## Source data

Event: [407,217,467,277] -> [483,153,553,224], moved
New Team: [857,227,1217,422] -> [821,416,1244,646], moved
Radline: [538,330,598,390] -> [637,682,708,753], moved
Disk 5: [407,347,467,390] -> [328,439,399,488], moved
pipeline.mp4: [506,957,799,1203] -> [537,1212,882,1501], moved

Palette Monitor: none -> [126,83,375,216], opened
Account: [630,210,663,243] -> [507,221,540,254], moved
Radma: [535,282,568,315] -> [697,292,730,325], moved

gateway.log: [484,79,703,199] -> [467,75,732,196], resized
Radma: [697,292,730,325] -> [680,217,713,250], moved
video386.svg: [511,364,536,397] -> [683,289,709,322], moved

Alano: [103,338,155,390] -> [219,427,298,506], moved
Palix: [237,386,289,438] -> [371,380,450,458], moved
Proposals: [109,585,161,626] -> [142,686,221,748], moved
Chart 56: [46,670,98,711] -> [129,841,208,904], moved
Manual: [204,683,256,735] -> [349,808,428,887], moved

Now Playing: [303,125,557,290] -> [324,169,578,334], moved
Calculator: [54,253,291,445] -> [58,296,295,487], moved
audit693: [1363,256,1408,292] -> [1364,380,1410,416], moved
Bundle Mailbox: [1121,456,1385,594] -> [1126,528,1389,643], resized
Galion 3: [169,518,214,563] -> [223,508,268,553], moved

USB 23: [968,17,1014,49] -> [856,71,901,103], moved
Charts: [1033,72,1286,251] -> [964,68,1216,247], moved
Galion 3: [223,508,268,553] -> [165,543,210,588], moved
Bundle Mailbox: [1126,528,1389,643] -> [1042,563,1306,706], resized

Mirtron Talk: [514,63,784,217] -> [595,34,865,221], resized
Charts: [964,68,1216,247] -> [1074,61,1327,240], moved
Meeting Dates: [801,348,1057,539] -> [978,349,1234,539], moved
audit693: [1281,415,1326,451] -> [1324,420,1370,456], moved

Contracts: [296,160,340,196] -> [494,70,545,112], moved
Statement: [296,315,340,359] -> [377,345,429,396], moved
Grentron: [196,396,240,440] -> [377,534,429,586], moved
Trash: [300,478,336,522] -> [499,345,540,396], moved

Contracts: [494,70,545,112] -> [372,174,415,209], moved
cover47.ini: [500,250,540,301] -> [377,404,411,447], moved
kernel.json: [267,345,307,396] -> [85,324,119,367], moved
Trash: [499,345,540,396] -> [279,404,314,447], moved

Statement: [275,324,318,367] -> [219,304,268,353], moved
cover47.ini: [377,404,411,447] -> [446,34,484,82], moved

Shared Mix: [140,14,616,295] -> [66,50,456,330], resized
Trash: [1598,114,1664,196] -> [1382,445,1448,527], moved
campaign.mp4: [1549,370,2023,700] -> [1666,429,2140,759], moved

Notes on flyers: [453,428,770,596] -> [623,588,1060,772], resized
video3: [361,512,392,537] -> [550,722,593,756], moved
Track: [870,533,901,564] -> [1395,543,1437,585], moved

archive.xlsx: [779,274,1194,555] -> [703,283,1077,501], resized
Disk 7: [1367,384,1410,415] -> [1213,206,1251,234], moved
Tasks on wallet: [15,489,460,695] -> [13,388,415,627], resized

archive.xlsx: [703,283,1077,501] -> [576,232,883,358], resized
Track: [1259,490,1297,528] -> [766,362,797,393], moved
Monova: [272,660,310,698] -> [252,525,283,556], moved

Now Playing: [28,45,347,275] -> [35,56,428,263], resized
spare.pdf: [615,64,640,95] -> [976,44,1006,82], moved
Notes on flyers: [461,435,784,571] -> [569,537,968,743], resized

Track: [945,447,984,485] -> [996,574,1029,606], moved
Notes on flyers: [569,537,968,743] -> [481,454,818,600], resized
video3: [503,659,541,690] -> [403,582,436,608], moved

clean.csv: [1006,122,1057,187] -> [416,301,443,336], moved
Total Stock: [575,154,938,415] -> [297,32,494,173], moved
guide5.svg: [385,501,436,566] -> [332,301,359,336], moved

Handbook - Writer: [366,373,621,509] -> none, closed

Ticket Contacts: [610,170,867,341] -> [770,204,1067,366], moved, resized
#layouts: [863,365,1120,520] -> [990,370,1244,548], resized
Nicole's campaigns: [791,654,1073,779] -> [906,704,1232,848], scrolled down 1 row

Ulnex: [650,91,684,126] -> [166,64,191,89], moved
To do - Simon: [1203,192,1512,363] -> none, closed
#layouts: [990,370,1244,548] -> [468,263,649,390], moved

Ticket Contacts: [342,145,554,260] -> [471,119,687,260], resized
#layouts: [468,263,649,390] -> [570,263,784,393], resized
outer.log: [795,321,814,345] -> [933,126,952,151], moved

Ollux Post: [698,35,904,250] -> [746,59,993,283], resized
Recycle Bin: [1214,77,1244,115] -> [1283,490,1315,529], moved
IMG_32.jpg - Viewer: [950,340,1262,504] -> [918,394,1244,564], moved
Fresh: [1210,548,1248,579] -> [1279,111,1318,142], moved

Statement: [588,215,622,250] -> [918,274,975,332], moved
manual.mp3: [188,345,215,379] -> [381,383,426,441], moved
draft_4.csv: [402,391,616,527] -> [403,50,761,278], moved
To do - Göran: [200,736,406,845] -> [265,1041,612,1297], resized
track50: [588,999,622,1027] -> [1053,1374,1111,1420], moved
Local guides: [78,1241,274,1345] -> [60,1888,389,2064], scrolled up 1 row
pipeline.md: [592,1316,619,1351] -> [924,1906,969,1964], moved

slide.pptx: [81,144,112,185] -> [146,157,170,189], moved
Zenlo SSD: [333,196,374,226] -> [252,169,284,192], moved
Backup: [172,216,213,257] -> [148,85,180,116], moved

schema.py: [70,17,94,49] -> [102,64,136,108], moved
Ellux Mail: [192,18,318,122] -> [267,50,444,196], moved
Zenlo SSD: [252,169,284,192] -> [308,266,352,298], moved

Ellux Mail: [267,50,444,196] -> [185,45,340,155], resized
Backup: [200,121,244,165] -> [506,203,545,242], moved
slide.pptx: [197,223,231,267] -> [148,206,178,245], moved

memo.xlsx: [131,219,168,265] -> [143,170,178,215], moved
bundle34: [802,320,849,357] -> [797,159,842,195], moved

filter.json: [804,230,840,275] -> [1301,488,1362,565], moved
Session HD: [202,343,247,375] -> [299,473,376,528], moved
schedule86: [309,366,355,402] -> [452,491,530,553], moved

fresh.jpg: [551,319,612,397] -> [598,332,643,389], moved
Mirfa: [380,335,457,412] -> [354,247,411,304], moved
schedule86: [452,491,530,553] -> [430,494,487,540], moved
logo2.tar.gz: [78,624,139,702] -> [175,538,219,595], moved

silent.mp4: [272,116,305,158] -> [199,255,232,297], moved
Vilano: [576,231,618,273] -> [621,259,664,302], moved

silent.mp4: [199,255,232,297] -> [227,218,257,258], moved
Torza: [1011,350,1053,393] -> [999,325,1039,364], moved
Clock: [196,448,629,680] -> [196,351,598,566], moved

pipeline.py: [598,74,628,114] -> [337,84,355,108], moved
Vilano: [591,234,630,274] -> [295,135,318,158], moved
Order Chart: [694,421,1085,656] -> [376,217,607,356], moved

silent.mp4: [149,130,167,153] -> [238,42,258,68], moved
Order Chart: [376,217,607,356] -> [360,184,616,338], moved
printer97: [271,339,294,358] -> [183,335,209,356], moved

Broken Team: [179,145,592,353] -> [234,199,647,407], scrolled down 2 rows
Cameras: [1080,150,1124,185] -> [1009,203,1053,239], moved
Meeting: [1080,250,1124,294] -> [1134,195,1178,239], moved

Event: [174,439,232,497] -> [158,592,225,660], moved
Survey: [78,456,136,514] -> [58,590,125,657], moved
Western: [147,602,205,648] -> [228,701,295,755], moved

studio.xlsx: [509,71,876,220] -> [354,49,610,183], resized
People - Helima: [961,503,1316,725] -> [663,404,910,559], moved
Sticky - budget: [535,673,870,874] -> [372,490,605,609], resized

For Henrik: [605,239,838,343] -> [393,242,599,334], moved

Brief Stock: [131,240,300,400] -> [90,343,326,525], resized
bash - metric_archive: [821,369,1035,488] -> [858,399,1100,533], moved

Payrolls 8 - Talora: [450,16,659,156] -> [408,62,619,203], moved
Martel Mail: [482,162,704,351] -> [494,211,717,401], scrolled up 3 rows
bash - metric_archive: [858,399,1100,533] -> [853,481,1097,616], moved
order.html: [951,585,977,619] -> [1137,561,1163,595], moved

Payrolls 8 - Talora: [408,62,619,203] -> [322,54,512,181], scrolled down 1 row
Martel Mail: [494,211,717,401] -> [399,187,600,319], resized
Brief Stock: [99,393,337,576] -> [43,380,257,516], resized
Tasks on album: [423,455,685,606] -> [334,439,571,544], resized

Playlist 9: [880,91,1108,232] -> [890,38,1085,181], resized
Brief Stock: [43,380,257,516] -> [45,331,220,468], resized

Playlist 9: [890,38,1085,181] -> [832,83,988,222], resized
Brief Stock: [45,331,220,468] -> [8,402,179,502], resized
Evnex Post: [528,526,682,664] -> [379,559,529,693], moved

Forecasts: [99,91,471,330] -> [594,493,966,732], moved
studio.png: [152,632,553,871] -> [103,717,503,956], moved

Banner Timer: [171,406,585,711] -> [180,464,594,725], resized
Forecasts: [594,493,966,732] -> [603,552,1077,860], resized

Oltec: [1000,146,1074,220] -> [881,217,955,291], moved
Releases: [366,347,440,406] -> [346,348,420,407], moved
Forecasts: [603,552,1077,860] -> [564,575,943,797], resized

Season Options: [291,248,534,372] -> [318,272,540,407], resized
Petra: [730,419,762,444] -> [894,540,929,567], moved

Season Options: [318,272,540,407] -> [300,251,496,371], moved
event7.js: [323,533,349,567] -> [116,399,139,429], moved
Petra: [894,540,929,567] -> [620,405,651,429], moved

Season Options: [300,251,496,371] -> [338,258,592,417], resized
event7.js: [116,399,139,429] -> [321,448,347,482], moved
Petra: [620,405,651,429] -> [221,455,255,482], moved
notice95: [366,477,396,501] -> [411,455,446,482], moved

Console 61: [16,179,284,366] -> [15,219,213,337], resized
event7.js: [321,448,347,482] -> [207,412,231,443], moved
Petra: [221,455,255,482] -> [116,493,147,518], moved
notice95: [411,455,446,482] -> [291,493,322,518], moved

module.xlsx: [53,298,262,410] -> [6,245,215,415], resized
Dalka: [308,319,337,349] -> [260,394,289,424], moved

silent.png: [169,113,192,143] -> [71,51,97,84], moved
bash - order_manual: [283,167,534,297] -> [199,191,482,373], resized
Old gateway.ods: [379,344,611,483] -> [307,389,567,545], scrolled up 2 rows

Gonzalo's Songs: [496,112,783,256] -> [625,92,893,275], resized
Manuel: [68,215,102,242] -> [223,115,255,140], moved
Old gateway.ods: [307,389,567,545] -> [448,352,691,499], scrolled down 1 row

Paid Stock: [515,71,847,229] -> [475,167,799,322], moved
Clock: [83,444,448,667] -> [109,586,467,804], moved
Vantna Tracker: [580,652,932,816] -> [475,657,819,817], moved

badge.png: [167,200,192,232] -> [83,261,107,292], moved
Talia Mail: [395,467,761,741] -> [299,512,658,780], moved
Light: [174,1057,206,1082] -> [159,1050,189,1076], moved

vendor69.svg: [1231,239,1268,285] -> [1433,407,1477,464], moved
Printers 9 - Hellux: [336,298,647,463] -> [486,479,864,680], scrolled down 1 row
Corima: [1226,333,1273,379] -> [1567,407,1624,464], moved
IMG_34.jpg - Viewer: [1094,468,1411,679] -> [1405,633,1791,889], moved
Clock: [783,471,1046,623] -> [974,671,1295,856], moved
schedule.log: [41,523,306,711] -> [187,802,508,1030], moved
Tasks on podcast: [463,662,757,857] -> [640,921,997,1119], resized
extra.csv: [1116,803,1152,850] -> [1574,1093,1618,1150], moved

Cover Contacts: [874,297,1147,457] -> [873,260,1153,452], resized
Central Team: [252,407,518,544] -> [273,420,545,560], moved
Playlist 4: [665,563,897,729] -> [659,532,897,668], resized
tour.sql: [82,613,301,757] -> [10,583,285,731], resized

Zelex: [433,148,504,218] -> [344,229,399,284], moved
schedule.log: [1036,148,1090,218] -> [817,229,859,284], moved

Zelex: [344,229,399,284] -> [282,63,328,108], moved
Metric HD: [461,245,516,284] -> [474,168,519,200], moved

## Task brief
Exactly the lines above from the one with "To do - Göran: [200,736,406,845]" to the one with "Backup: [200,121,244,165] ->", both included, are to be quoted; leave the rest out.

## Task output
To do - Göran: [200,736,406,845] -> [265,1041,612,1297], resized
track50: [588,999,622,1027] -> [1053,1374,1111,1420], moved
Local guides: [78,1241,274,1345] -> [60,1888,389,2064], scrolled up 1 row
pipeline.md: [592,1316,619,1351] -> [924,1906,969,1964], moved

slide.pptx: [81,144,112,185] -> [146,157,170,189], moved
Zenlo SSD: [333,196,374,226] -> [252,169,284,192], moved
Backup: [172,216,213,257] -> [148,85,180,116], moved

schema.py: [70,17,94,49] -> [102,64,136,108], moved
Ellux Mail: [192,18,318,122] -> [267,50,444,196], moved
Zenlo SSD: [252,169,284,192] -> [308,266,352,298], moved

Ellux Mail: [267,50,444,196] -> [185,45,340,155], resized
Backup: [200,121,244,165] -> [506,203,545,242], moved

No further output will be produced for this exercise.